• Material for this task:

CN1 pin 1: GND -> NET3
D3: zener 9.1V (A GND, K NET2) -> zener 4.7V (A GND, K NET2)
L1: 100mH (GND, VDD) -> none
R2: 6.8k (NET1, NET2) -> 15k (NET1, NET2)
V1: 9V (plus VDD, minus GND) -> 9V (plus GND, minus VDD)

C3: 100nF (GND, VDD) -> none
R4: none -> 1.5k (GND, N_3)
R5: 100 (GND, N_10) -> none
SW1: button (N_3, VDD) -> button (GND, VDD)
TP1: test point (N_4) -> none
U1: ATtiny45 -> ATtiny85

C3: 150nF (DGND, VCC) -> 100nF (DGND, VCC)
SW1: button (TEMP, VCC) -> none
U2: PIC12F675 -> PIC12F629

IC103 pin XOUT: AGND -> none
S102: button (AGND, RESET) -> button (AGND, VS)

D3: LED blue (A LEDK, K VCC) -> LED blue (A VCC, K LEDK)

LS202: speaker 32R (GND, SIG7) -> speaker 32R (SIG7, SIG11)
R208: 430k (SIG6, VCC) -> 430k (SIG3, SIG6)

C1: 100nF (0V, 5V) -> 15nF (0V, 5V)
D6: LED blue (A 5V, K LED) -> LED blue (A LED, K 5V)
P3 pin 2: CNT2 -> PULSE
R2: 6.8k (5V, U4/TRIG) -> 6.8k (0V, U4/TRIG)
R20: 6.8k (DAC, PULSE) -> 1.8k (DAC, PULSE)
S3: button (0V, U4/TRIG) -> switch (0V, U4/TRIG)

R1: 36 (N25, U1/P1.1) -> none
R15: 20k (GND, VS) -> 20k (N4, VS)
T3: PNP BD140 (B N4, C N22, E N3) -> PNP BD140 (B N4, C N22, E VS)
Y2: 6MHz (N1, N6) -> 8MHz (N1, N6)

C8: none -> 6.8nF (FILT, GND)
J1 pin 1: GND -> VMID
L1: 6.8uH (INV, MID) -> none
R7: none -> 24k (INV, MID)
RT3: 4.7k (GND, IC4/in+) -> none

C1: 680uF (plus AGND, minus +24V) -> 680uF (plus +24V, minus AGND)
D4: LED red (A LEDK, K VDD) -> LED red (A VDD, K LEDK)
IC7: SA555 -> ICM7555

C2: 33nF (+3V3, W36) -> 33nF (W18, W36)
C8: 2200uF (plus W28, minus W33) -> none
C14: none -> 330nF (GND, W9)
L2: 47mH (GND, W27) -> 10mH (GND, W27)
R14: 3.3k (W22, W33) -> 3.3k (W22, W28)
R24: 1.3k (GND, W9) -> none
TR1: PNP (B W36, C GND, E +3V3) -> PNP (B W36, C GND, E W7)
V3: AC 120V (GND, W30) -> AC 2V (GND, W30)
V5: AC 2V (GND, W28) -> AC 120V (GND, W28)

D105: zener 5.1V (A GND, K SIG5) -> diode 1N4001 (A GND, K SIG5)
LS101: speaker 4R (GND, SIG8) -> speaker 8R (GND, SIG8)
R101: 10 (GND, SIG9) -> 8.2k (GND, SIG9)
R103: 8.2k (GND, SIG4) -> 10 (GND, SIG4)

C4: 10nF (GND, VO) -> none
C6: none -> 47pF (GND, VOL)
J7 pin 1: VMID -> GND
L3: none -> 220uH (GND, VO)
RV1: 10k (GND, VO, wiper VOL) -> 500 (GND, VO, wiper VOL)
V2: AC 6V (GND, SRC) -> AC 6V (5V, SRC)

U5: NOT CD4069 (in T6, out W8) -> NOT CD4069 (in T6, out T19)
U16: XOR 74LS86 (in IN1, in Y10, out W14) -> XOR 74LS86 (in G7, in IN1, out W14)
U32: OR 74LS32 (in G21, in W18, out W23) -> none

• Task to carry out: Extract from the records above the lines from the one containing "D3: LED blue" to the one containing "P3 pin 2: CNT2 -> PULSE", both lines included, exactly as they appear and with nothing else.

• Result:
D3: LED blue (A LEDK, K VCC) -> LED blue (A VCC, K LEDK)

LS202: speaker 32R (GND, SIG7) -> speaker 32R (SIG7, SIG11)
R208: 430k (SIG6, VCC) -> 430k (SIG3, SIG6)

C1: 100nF (0V, 5V) -> 15nF (0V, 5V)
D6: LED blue (A 5V, K LED) -> LED blue (A LED, K 5V)
P3 pin 2: CNT2 -> PULSE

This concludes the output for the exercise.